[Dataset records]

★ ★ ★ ★

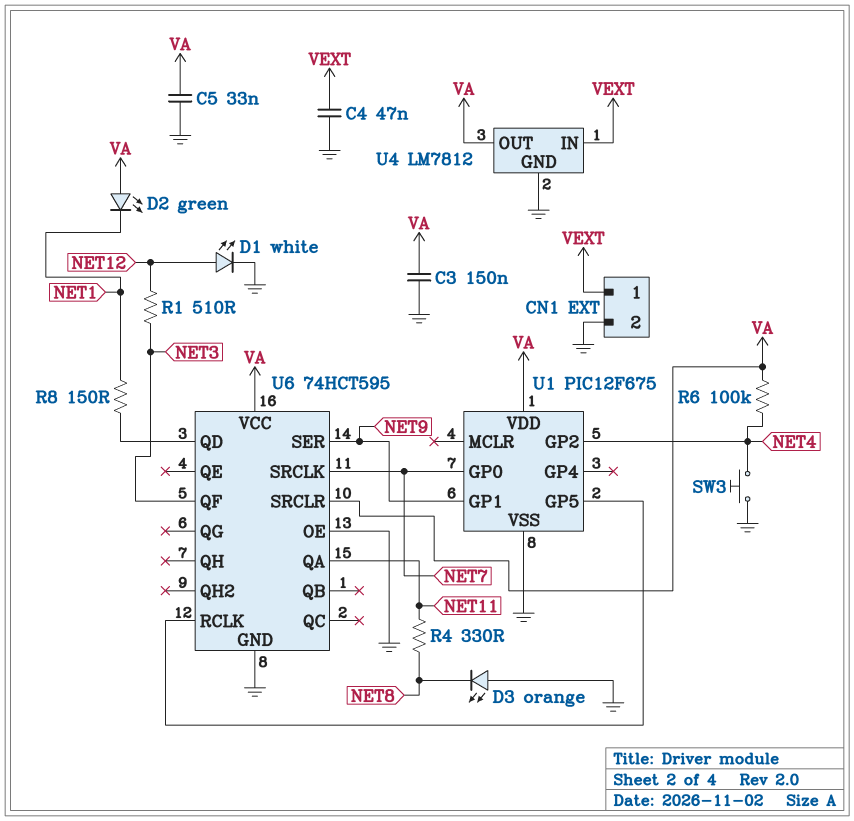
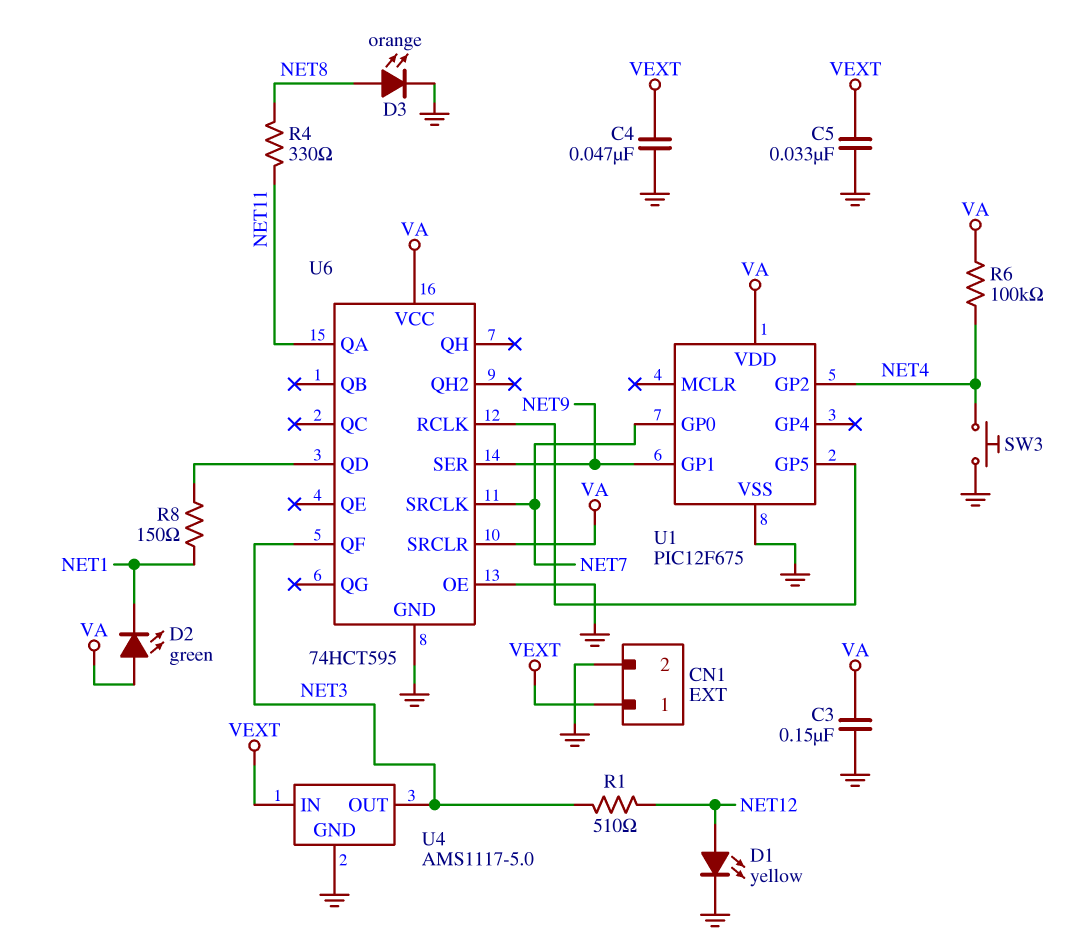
C5: 33nF (GND, VA) -> 33nF (GND, VEXT)
D1: LED white (A NET12, K GND) -> LED yellow (A NET12, K GND)
D3: LED orange (A GND, K NET8) -> LED orange (A NET8, K GND)
U4: LM7812 -> AMS1117-5.0
U4 pin OUT: VA -> NET3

★ ★ ★ ★

→ **PROBLEM**:
Make an exact copy of the records, pictures excluded.

→ **RESPONSE TO THIS EXERCISE**:
C5: 33nF (GND, VA) -> 33nF (GND, VEXT)
D1: LED white (A NET12, K GND) -> LED yellow (A NET12, K GND)
D3: LED orange (A GND, K NET8) -> LED orange (A NET8, K GND)
U4: LM7812 -> AMS1117-5.0
U4 pin OUT: VA -> NET3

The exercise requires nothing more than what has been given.